* **What to do**: The range to repeat runs from the line with "392 480 498>" to the last line below, both ends included; give it exactly and without pictures.

* **Material supplied**:
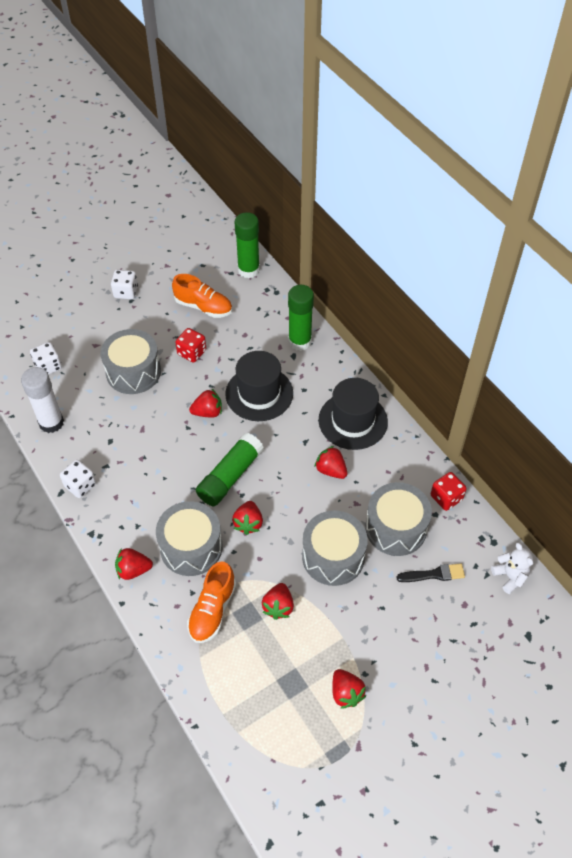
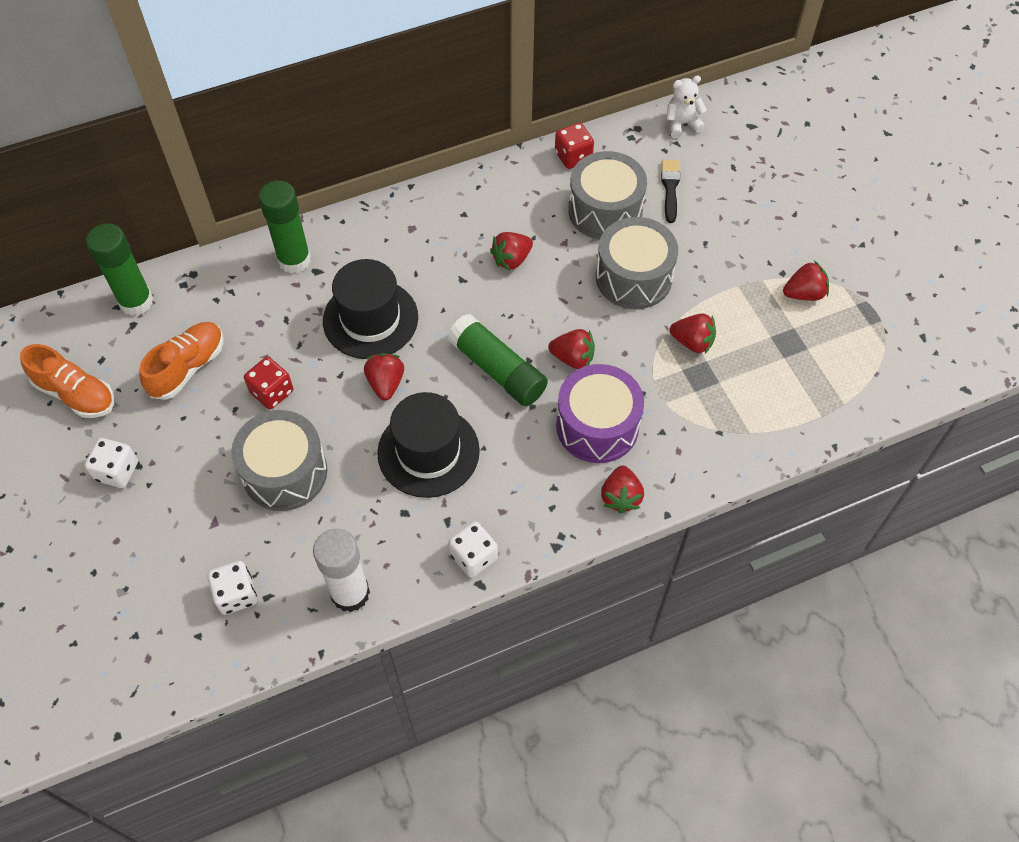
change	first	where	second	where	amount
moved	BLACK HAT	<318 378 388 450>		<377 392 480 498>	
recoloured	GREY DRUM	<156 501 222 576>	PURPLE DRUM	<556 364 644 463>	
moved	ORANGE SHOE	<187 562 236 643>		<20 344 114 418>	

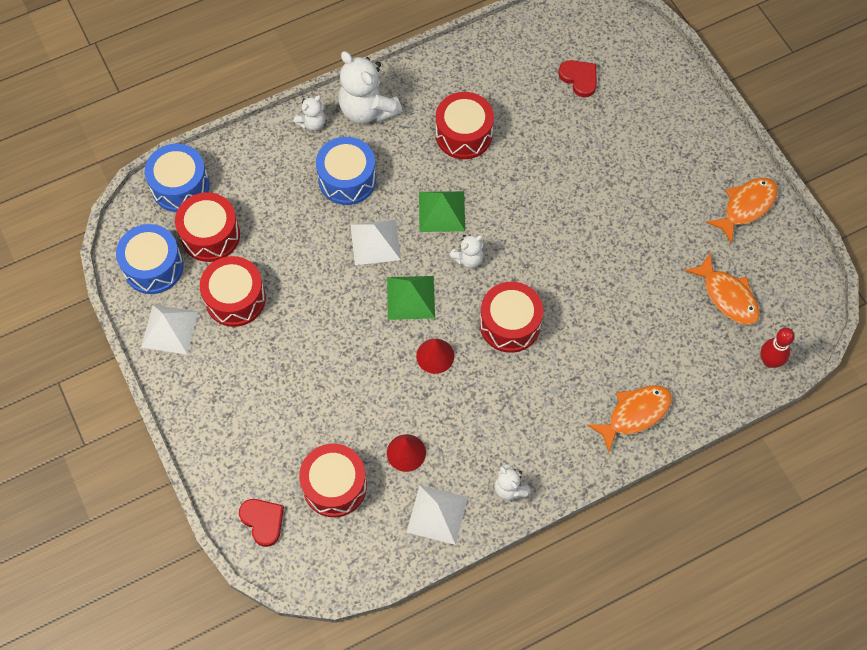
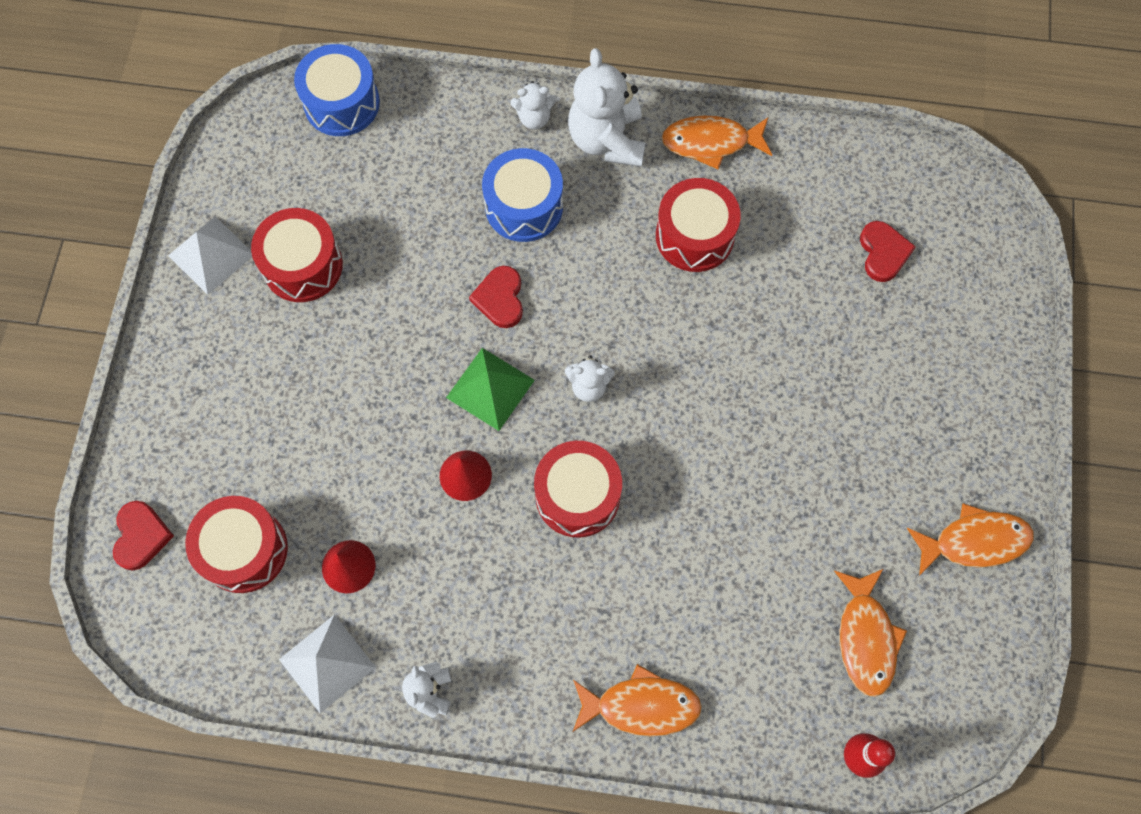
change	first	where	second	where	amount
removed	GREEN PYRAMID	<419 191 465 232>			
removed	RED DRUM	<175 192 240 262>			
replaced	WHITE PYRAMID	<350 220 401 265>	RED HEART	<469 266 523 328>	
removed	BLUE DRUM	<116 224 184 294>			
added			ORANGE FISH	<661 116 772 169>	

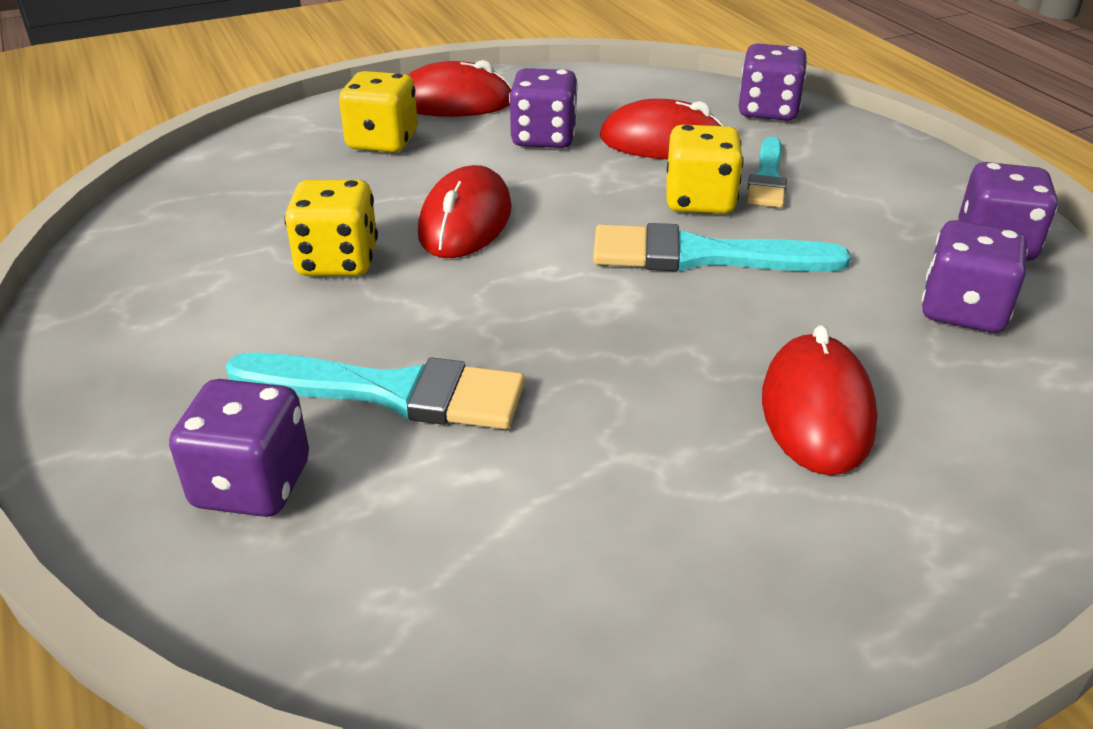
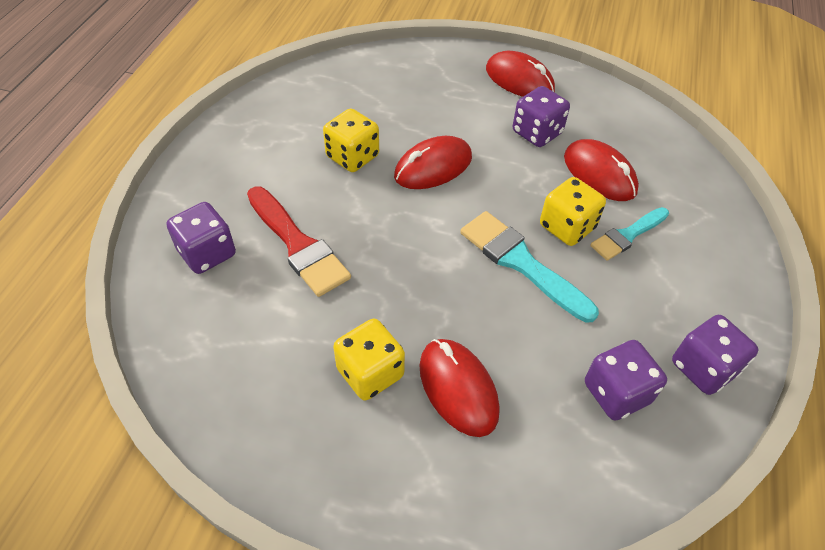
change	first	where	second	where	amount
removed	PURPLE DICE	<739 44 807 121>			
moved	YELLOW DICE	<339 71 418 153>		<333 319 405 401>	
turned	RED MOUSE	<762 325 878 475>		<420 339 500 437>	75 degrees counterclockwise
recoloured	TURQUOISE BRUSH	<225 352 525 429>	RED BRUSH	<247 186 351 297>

* **Answer to this task**:
moved	BLACK HAT	<318 378 388 450>		<377 392 480 498>	
recoloured	GREY DRUM	<156 501 222 576>	PURPLE DRUM	<556 364 644 463>	
moved	ORANGE SHOE	<187 562 236 643>		<20 344 114 418>	

change	first	where	second	where	amount
removed	GREEN PYRAMID	<419 191 465 232>			
removed	RED DRUM	<175 192 240 262>			
replaced	WHITE PYRAMID	<350 220 401 265>	RED HEART	<469 266 523 328>	
removed	BLUE DRUM	<116 224 184 294>			
added			ORANGE FISH	<661 116 772 169>	

change	first	where	second	where	amount
removed	PURPLE DICE	<739 44 807 121>			
moved	YELLOW DICE	<339 71 418 153>		<333 319 405 401>	
turned	RED MOUSE	<762 325 878 475>		<420 339 500 437>	75 degrees counterclockwise
recoloured	TURQUOISE BRUSH	<225 352 525 429>	RED BRUSH	<247 186 351 297>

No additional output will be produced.